*Given entries*

== Segment start ==

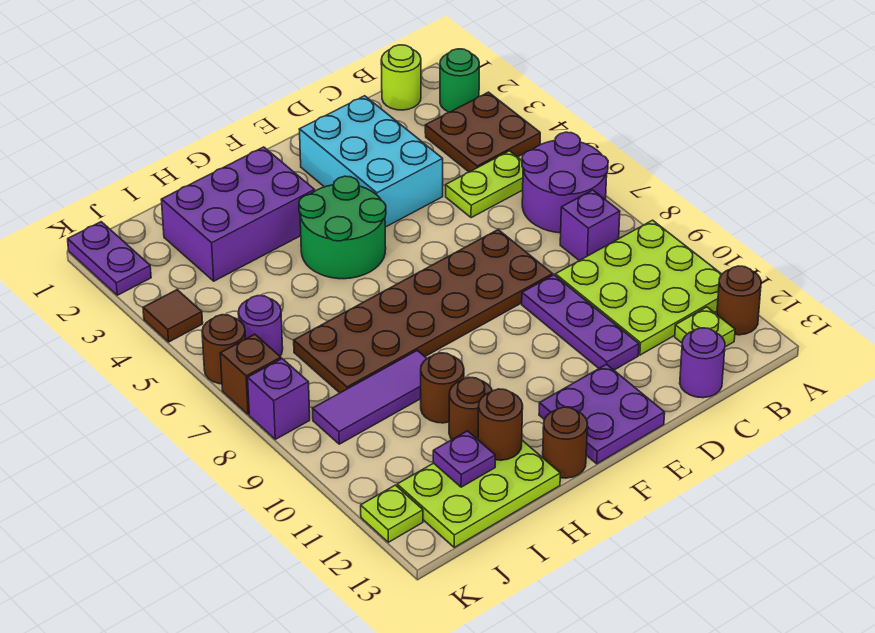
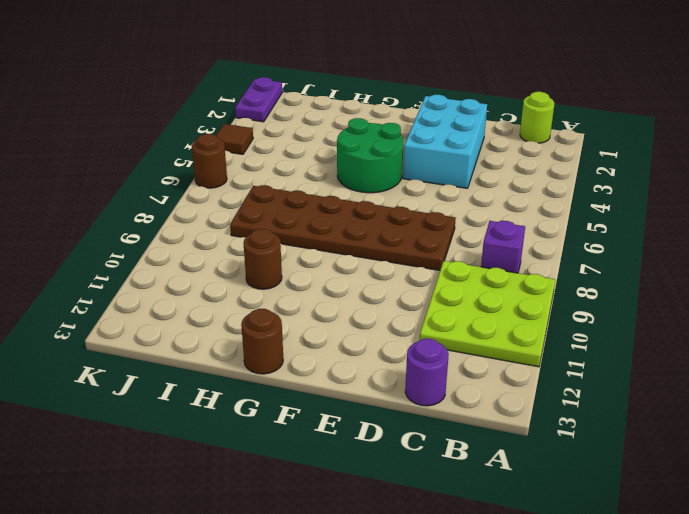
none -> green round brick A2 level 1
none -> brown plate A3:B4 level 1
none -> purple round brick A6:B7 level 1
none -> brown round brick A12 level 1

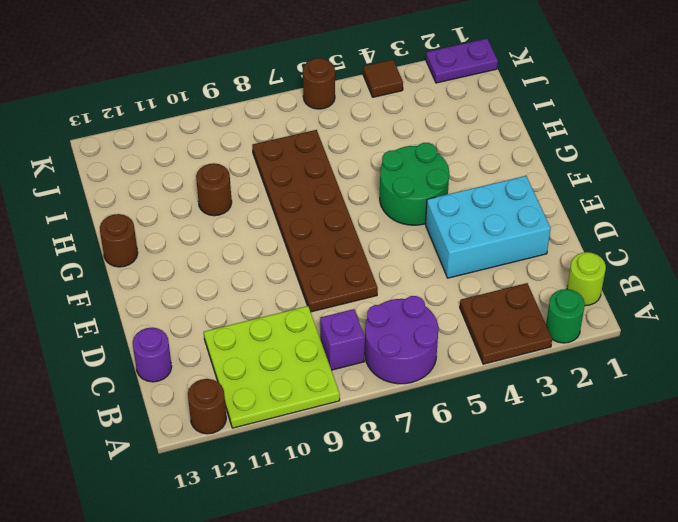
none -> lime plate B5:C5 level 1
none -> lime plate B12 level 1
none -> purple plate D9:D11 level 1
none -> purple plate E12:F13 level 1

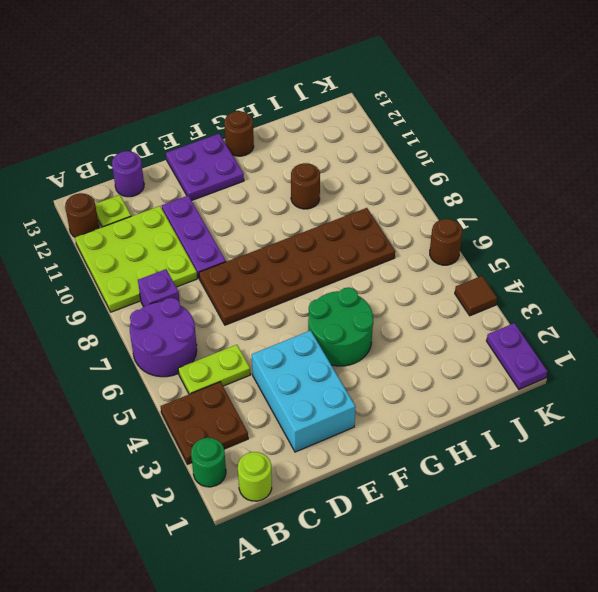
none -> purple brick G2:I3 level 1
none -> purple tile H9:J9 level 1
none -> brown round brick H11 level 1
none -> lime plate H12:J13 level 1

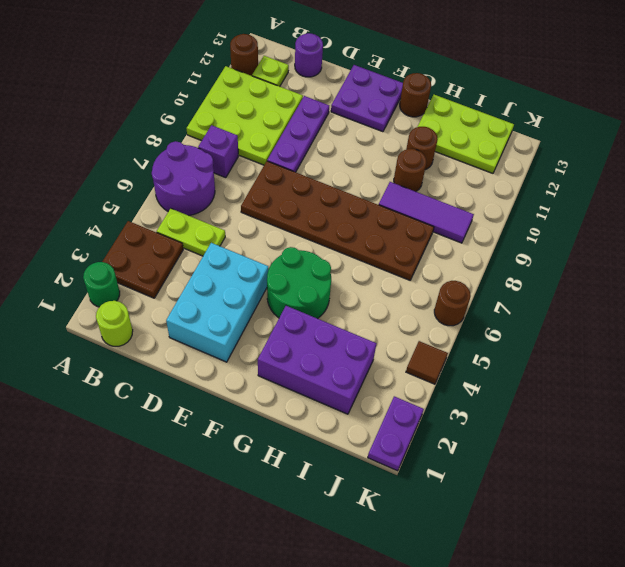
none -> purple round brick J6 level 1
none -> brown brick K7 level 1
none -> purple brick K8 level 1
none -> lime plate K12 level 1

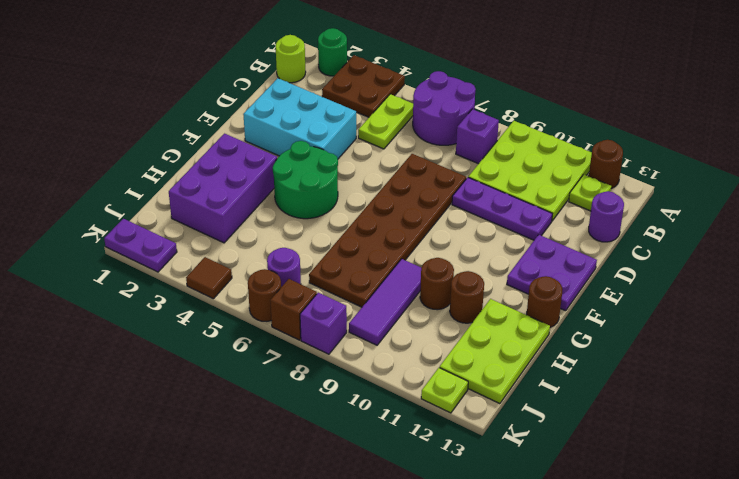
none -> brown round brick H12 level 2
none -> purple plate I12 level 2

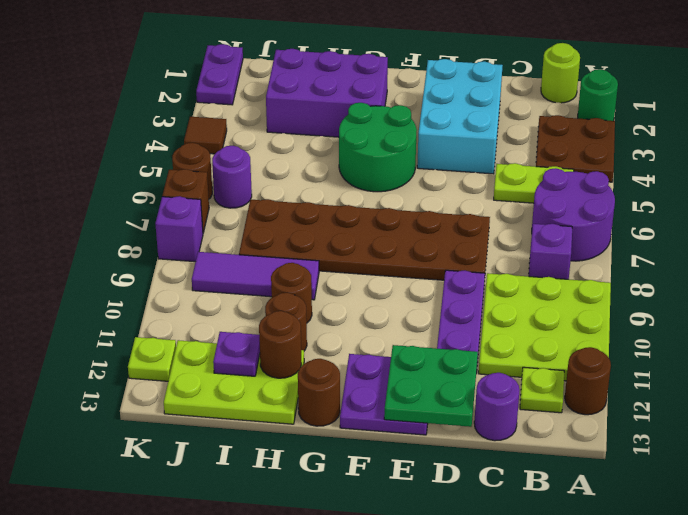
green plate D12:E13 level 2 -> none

== Segment end ==

*Your assignment*
Word-for-word transcription: the whole listing, with images excluded.

*Reply to the task*
none -> green round brick A2 level 1
none -> brown plate A3:B4 level 1
none -> purple round brick A6:B7 level 1
none -> brown round brick A12 level 1

none -> lime plate B5:C5 level 1
none -> lime plate B12 level 1
none -> purple plate D9:D11 level 1
none -> purple plate E12:F13 level 1

none -> purple brick G2:I3 level 1
none -> purple tile H9:J9 level 1
none -> brown round brick H11 level 1
none -> lime plate H12:J13 level 1

none -> purple round brick J6 level 1
none -> brown brick K7 level 1
none -> purple brick K8 level 1
none -> lime plate K12 level 1

none -> brown round brick H12 level 2
none -> purple plate I12 level 2

green plate D12:E13 level 2 -> none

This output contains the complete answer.